■ Task to complete
Retype exactly the lines below, starting with the line that contains "turquoise heart: 3 -> 4" and ending with the last line; leave out any pictures.

■ Dataset
========================================================================
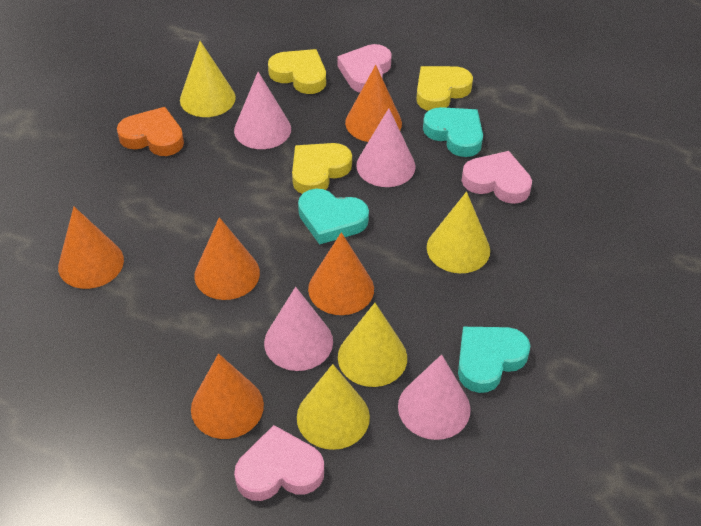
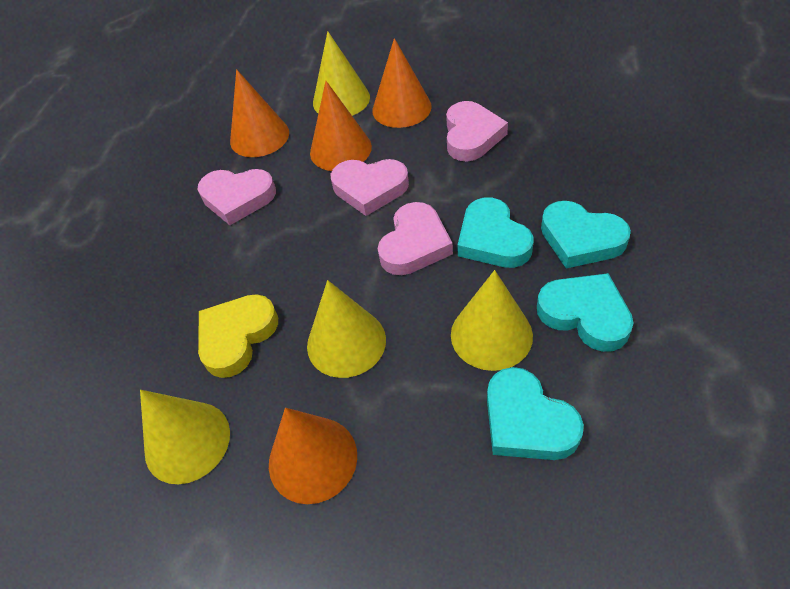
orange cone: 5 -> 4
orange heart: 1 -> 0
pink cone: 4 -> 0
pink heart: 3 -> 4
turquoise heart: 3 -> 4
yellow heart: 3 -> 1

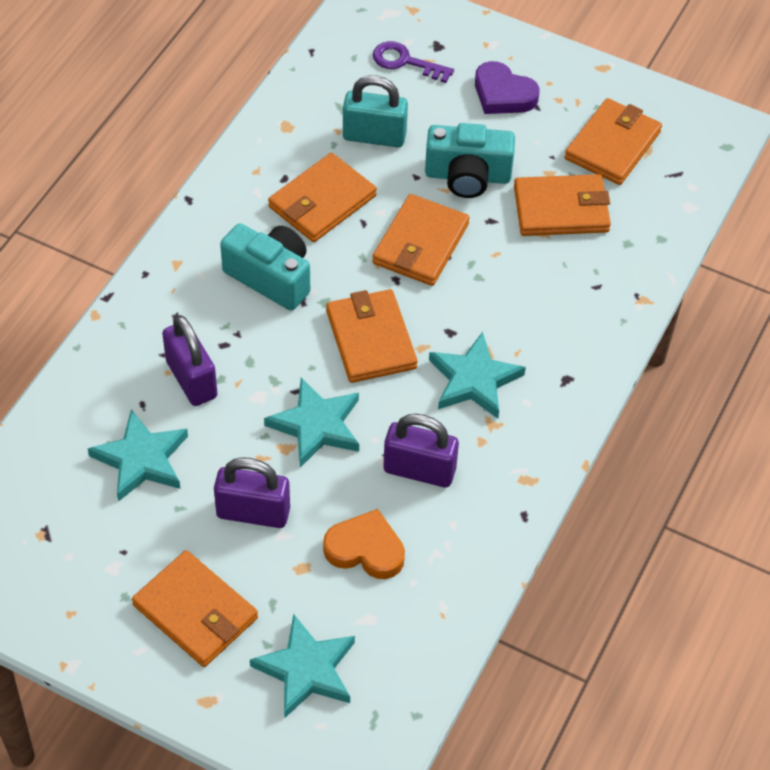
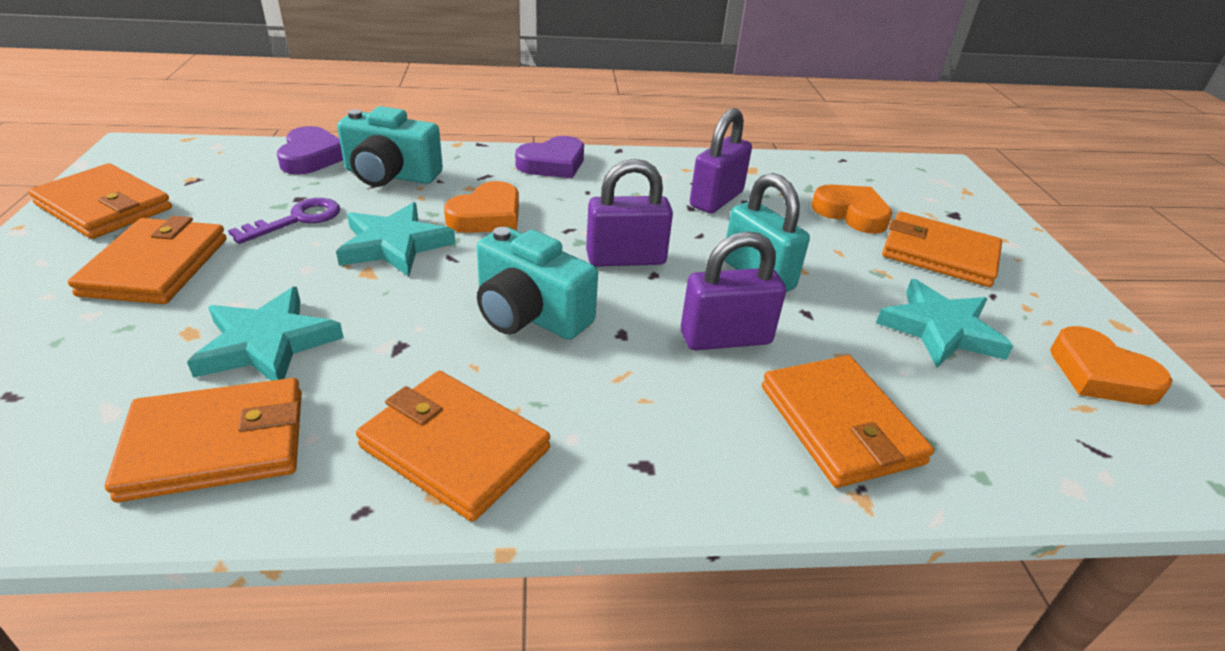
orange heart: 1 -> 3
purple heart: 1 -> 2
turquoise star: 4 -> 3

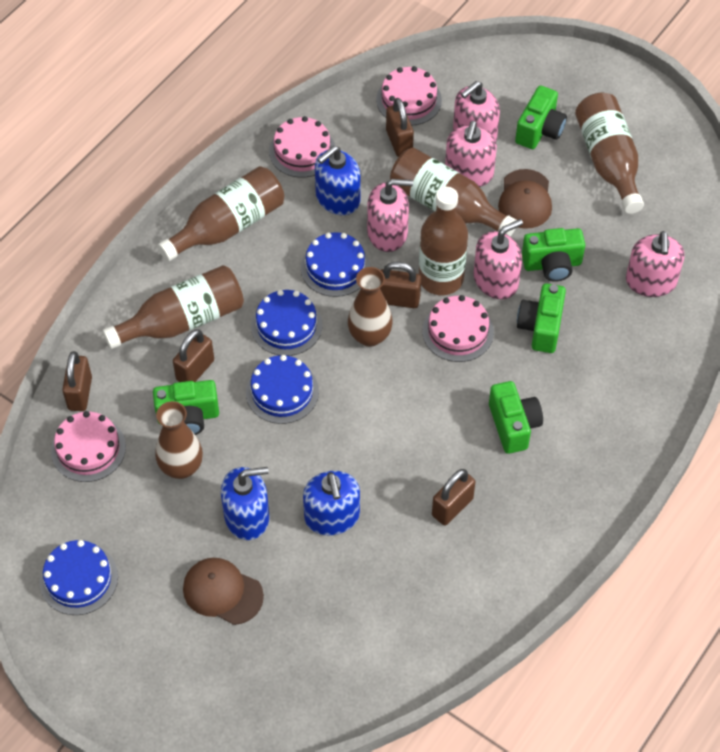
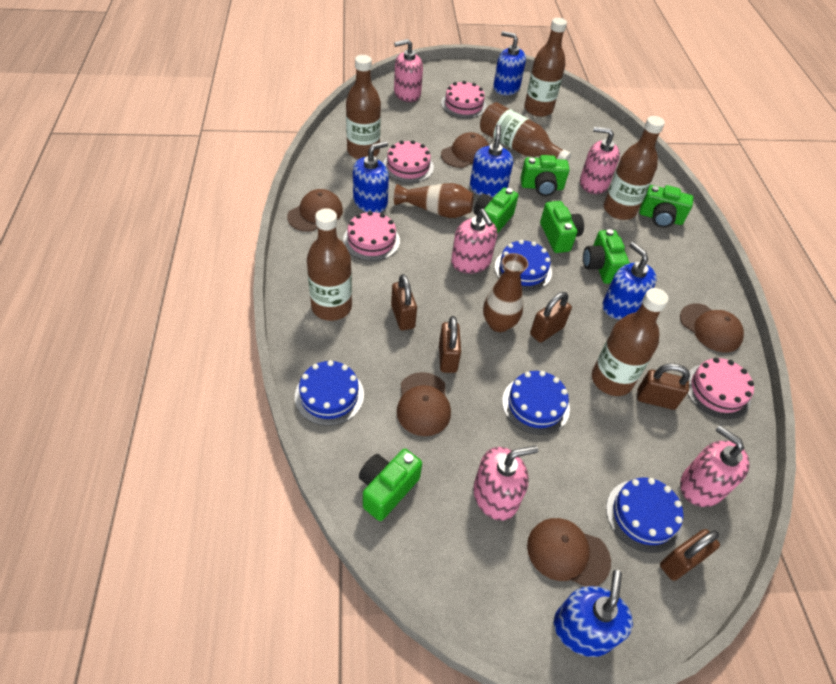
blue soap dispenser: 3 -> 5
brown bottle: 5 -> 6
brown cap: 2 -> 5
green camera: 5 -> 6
========================================================================
■ Completed task
turquoise heart: 3 -> 4
yellow heart: 3 -> 1

orange heart: 1 -> 3
purple heart: 1 -> 2
turquoise star: 4 -> 3

blue soap dispenser: 3 -> 5
brown bottle: 5 -> 6
brown cap: 2 -> 5
green camera: 5 -> 6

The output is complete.